### WRITTEN REQUEST
Copy everything from the first of the entries down to the line containing "Hobart: 2:44 -> 8:37", both included, without any changes.

• • •

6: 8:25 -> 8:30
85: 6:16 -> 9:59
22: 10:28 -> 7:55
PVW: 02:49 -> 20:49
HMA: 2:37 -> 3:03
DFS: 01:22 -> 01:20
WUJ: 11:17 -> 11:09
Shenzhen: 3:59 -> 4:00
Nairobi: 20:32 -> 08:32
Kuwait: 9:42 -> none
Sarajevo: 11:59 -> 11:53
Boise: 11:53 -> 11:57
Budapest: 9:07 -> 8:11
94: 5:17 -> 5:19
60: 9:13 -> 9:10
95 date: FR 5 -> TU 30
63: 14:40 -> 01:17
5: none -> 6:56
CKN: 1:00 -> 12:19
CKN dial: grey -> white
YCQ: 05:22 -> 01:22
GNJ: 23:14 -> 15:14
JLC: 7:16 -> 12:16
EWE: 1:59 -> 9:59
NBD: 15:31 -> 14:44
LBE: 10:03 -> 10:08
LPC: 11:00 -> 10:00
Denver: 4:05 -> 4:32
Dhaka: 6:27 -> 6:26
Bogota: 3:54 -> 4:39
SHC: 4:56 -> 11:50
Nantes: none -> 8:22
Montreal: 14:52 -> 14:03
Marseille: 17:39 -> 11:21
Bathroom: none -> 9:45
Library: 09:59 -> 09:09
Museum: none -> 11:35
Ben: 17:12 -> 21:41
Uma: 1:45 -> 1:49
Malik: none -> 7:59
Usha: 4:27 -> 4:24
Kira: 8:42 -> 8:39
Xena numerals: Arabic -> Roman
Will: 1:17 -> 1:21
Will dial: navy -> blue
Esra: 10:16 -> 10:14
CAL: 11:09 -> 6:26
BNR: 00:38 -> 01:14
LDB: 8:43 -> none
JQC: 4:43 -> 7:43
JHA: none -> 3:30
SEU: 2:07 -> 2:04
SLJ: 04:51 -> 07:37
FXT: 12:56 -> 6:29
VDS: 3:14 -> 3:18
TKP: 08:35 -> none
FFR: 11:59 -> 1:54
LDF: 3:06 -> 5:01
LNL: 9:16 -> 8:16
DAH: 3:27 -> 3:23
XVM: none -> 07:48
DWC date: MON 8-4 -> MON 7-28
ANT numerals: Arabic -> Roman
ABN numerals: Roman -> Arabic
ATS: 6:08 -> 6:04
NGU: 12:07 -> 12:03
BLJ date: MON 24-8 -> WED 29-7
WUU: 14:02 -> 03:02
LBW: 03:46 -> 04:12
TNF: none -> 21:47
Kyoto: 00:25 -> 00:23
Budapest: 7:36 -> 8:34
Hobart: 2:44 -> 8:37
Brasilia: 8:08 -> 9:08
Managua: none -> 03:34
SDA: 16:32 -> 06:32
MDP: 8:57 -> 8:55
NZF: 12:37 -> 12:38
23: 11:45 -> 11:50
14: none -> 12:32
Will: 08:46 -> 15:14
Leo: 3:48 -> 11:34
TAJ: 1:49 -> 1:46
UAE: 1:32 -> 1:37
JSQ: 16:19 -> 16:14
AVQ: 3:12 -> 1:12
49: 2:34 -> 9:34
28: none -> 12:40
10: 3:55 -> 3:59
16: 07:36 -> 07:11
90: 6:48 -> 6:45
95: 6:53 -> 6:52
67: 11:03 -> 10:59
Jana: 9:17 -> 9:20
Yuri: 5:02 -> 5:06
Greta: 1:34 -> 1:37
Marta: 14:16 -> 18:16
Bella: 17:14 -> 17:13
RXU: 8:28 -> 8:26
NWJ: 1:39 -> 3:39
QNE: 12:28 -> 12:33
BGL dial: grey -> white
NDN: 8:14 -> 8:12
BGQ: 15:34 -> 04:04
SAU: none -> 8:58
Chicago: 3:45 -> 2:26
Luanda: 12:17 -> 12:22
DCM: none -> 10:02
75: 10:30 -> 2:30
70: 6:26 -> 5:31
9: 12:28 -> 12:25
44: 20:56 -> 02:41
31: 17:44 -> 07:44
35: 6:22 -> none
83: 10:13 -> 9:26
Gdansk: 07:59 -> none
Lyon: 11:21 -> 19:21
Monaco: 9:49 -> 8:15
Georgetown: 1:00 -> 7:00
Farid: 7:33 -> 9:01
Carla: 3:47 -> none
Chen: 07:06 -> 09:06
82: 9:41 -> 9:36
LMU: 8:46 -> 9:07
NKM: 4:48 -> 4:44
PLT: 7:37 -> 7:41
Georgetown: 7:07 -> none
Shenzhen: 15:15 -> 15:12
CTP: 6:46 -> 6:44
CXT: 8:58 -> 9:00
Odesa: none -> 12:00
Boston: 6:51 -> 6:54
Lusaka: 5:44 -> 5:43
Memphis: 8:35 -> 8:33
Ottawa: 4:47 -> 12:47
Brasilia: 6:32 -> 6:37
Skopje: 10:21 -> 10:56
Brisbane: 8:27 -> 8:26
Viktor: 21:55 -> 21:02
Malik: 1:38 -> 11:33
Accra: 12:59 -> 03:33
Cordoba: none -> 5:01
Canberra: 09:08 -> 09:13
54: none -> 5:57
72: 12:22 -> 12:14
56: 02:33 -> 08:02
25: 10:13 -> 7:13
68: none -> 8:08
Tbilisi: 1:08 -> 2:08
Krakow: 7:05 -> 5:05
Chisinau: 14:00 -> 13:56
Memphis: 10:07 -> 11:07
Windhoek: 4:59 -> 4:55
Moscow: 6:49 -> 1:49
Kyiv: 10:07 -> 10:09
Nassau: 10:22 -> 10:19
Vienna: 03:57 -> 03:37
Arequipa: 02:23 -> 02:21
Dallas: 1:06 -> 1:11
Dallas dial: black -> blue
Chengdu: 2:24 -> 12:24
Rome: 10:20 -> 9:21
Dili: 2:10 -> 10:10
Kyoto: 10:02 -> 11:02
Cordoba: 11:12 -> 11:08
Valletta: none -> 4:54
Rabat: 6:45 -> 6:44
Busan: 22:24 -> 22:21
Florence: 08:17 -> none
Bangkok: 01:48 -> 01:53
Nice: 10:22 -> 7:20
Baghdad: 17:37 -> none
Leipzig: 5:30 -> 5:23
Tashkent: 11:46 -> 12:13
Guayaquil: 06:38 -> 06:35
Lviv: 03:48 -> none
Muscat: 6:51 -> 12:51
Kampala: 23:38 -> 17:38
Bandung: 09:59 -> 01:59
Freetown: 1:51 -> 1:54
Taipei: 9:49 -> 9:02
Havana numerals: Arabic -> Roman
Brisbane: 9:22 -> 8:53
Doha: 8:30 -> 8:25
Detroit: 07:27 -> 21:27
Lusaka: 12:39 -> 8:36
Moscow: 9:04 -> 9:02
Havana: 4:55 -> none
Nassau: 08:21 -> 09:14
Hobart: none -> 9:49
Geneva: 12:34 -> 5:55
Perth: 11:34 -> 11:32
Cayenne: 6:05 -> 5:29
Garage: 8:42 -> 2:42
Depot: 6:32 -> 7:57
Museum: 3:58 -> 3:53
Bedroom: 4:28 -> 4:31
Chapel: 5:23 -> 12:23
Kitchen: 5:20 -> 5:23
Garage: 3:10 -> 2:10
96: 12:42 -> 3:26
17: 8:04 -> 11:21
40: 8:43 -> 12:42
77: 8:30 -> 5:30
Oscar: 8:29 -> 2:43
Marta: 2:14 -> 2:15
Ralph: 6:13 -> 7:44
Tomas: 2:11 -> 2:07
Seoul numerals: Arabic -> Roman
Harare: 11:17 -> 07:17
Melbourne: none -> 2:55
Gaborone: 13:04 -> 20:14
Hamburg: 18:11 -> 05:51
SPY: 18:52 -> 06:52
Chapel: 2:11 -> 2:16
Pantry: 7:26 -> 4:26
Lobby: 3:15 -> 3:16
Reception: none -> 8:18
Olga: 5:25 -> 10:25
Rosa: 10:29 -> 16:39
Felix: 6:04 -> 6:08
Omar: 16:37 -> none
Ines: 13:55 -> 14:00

• • •

### SOLUTION FOR THIS TASK
6: 8:25 -> 8:30
85: 6:16 -> 9:59
22: 10:28 -> 7:55
PVW: 02:49 -> 20:49
HMA: 2:37 -> 3:03
DFS: 01:22 -> 01:20
WUJ: 11:17 -> 11:09
Shenzhen: 3:59 -> 4:00
Nairobi: 20:32 -> 08:32
Kuwait: 9:42 -> none
Sarajevo: 11:59 -> 11:53
Boise: 11:53 -> 11:57
Budapest: 9:07 -> 8:11
94: 5:17 -> 5:19
60: 9:13 -> 9:10
95 date: FR 5 -> TU 30
63: 14:40 -> 01:17
5: none -> 6:56
CKN: 1:00 -> 12:19
CKN dial: grey -> white
YCQ: 05:22 -> 01:22
GNJ: 23:14 -> 15:14
JLC: 7:16 -> 12:16
EWE: 1:59 -> 9:59
NBD: 15:31 -> 14:44
LBE: 10:03 -> 10:08
LPC: 11:00 -> 10:00
Denver: 4:05 -> 4:32
Dhaka: 6:27 -> 6:26
Bogota: 3:54 -> 4:39
SHC: 4:56 -> 11:50
Nantes: none -> 8:22
Montreal: 14:52 -> 14:03
Marseille: 17:39 -> 11:21
Bathroom: none -> 9:45
Library: 09:59 -> 09:09
Museum: none -> 11:35
Ben: 17:12 -> 21:41
Uma: 1:45 -> 1:49
Malik: none -> 7:59
Usha: 4:27 -> 4:24
Kira: 8:42 -> 8:39
Xena numerals: Arabic -> Roman
Will: 1:17 -> 1:21
Will dial: navy -> blue
Esra: 10:16 -> 10:14
CAL: 11:09 -> 6:26
BNR: 00:38 -> 01:14
LDB: 8:43 -> none
JQC: 4:43 -> 7:43
JHA: none -> 3:30
SEU: 2:07 -> 2:04
SLJ: 04:51 -> 07:37
FXT: 12:56 -> 6:29
VDS: 3:14 -> 3:18
TKP: 08:35 -> none
FFR: 11:59 -> 1:54
LDF: 3:06 -> 5:01
LNL: 9:16 -> 8:16
DAH: 3:27 -> 3:23
XVM: none -> 07:48
DWC date: MON 8-4 -> MON 7-28
ANT numerals: Arabic -> Roman
ABN numerals: Roman -> Arabic
ATS: 6:08 -> 6:04
NGU: 12:07 -> 12:03
BLJ date: MON 24-8 -> WED 29-7
WUU: 14:02 -> 03:02
LBW: 03:46 -> 04:12
TNF: none -> 21:47
Kyoto: 00:25 -> 00:23
Budapest: 7:36 -> 8:34
Hobart: 2:44 -> 8:37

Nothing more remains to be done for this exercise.